Task goal
Set down each line of the data exactly, but not the pictures.

═════ Data for processing ═════

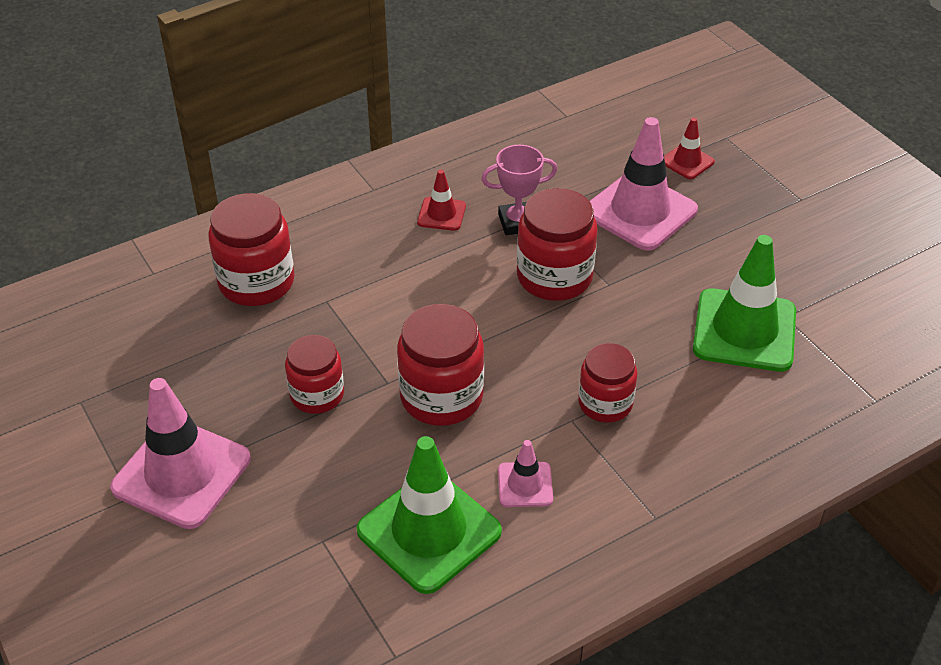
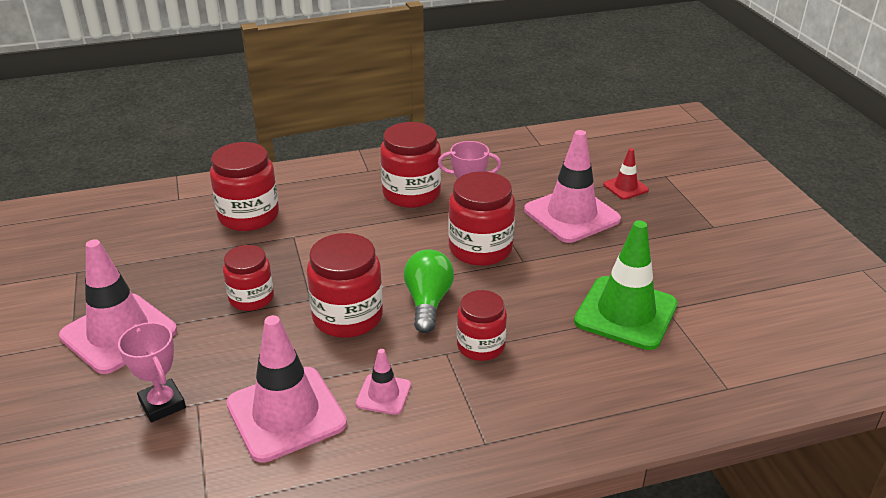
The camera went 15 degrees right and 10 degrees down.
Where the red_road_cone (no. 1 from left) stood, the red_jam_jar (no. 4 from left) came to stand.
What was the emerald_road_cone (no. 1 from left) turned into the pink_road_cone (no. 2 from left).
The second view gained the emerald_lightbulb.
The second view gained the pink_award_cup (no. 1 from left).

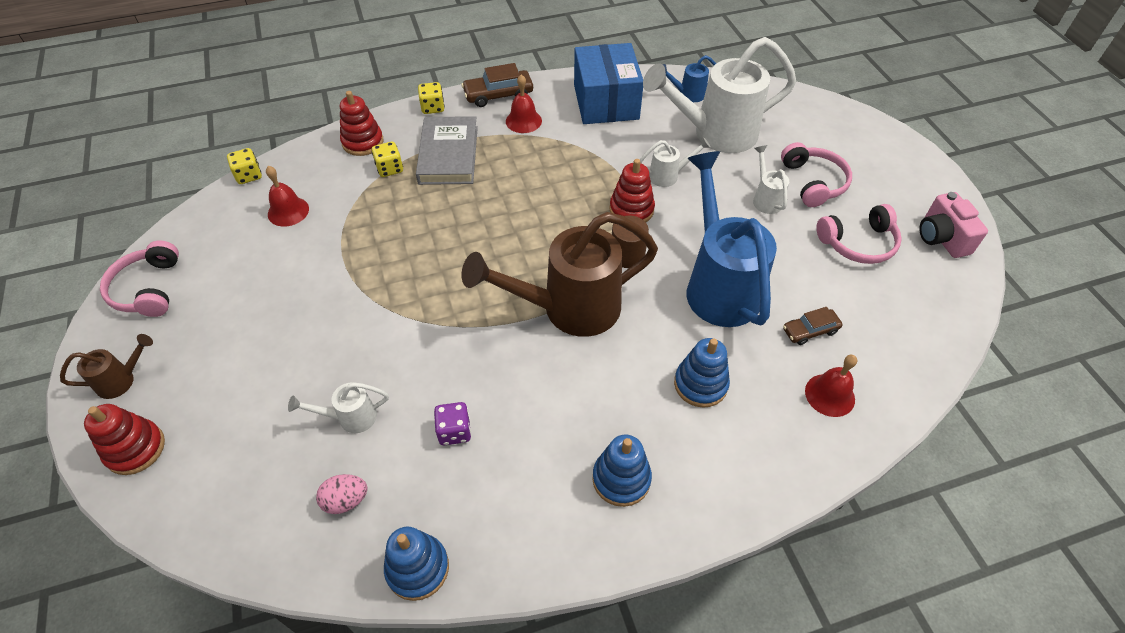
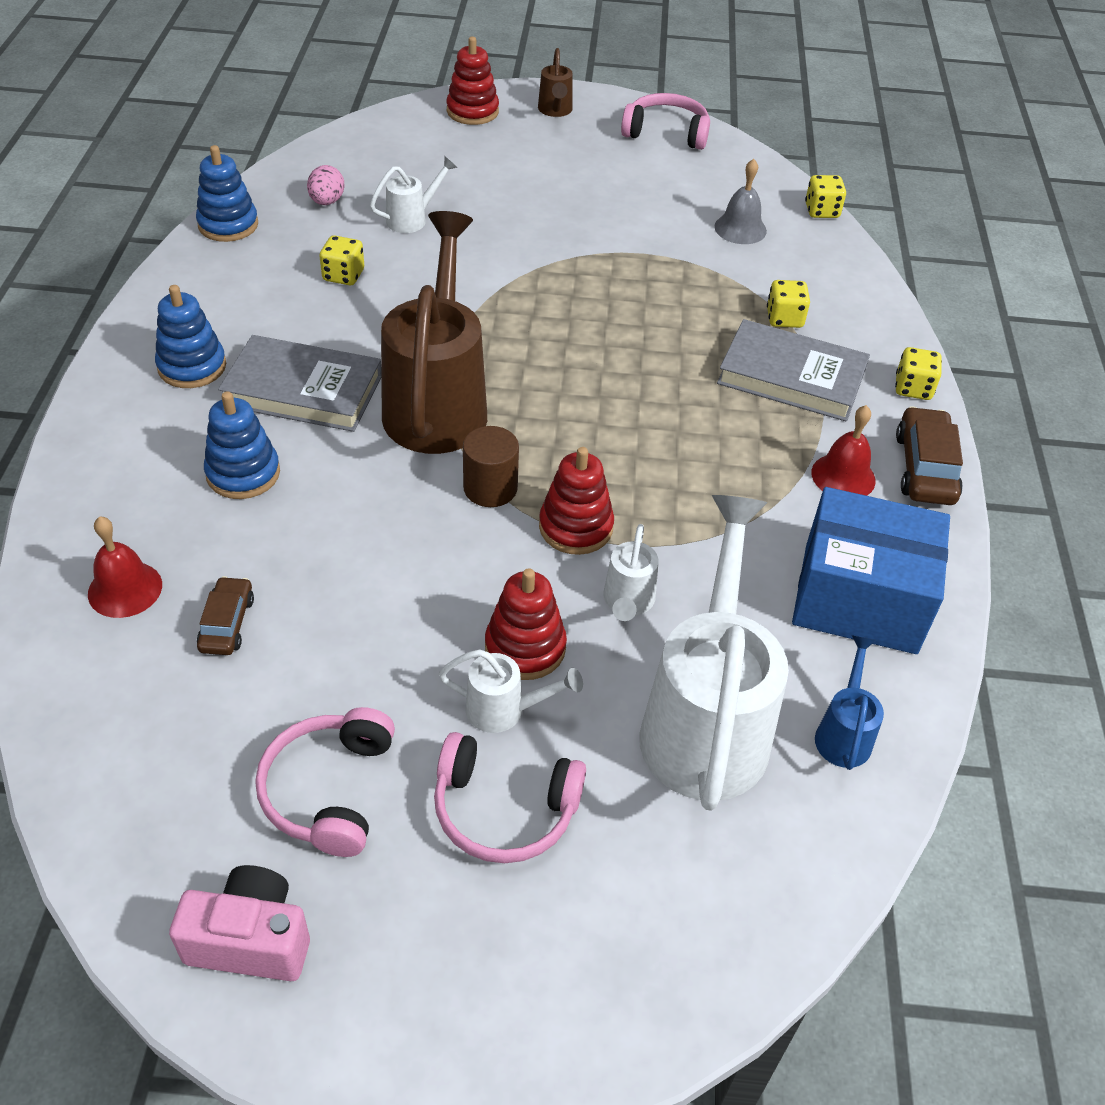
The camera went 110 degrees right and 5 degrees down.
The red_stacking_toy (no. 2 from left) ended up elsewhere.
The second view lost the blue_watering_pot (no. 2 from left).
What was the red_bell (no. 1 from left) turned into the ash-grey_bell.
The pure_white_watering_pot (no. 1 from left) ended up facing another way, 45 degrees clockwise from before.
What was the violet_dice turned into the golden_dice (no. 1 from left).
The second view gained the ash-grey_hardcover (no. 1 from left).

═════

Solution to this task
The camera went 15 degrees right and 10 degrees down.
Where the red_road_cone (no. 1 from left) stood, the red_jam_jar (no. 4 from left) came to stand.
What was the emerald_road_cone (no. 1 from left) turned into the pink_road_cone (no. 2 from left).
The second view gained the emerald_lightbulb.
The second view gained the pink_award_cup (no. 1 from left).

The camera went 110 degrees right and 5 degrees down.
The red_stacking_toy (no. 2 from left) ended up elsewhere.
The second view lost the blue_watering_pot (no. 2 from left).
What was the red_bell (no. 1 from left) turned into the ash-grey_bell.
The pure_white_watering_pot (no. 1 from left) ended up facing another way, 45 degrees clockwise from before.
What was the violet_dice turned into the golden_dice (no. 1 from left).
The second view gained the ash-grey_hardcover (no. 1 from left).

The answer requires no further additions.